### REQUIREMENT
The copy should begin at the line containing "delete: Banane [grün] (1st from left) centre" and end with the last line below, every line exact and no picture included.

### Collected data entries
---*---
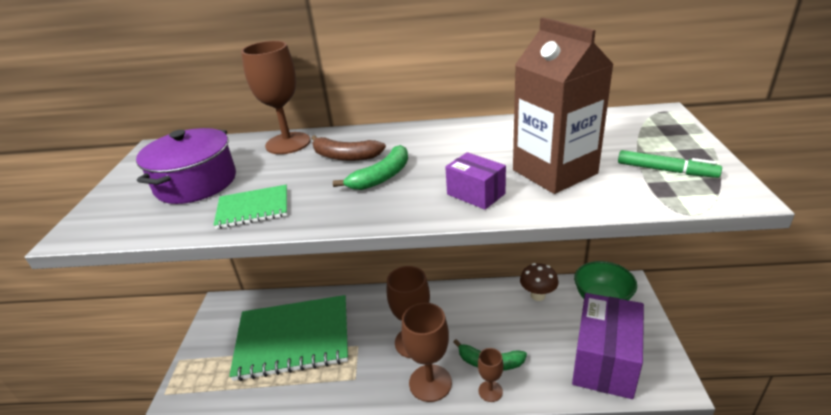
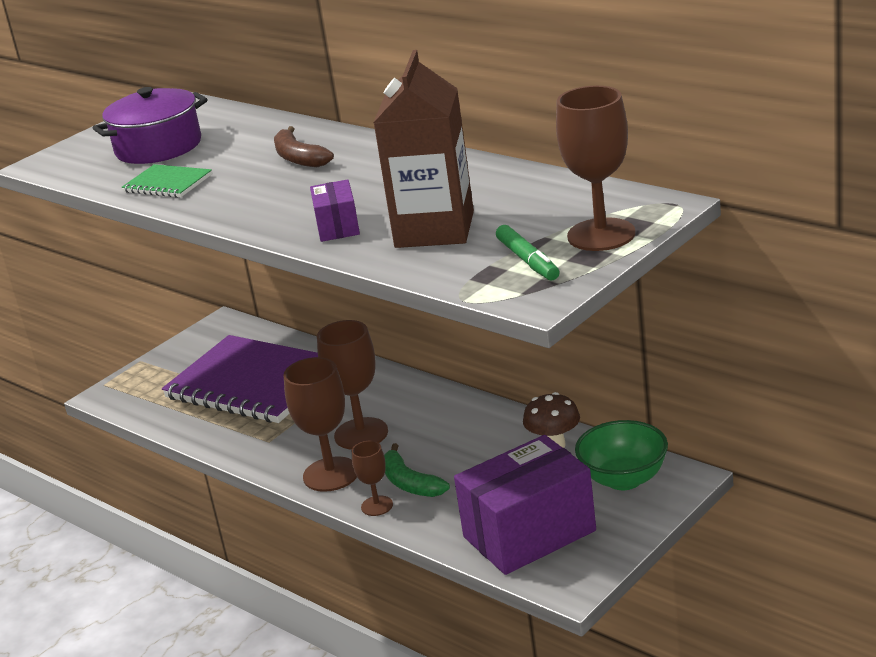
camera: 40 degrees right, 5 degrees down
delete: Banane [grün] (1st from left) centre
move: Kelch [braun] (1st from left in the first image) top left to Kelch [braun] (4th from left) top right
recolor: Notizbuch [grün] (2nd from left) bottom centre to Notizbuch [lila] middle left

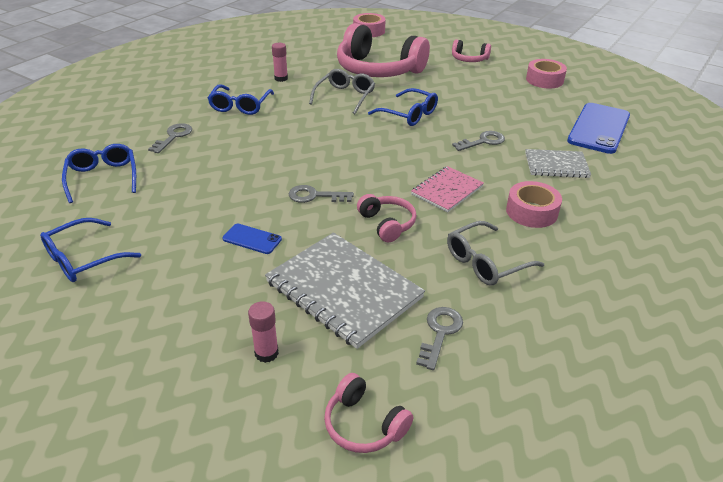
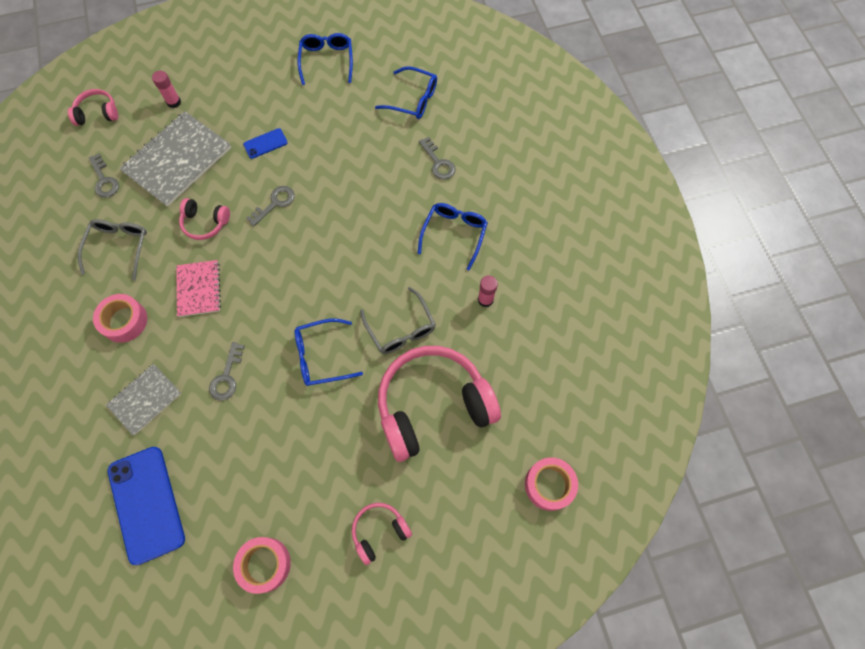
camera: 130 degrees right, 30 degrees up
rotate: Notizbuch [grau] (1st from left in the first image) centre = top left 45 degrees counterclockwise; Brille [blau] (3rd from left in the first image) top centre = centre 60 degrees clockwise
---*---
### RESULT
delete: Banane [grün] (1st from left) centre
move: Kelch [braun] (1st from left in the first image) top left to Kelch [braun] (4th from left) top right
recolor: Notizbuch [grün] (2nd from left) bottom centre to Notizbuch [lila] middle left

camera: 130 degrees right, 30 degrees up
rotate: Notizbuch [grau] (1st from left in the first image) centre = top left 45 degrees counterclockwise; Brille [blau] (3rd from left in the first image) top centre = centre 60 degrees clockwise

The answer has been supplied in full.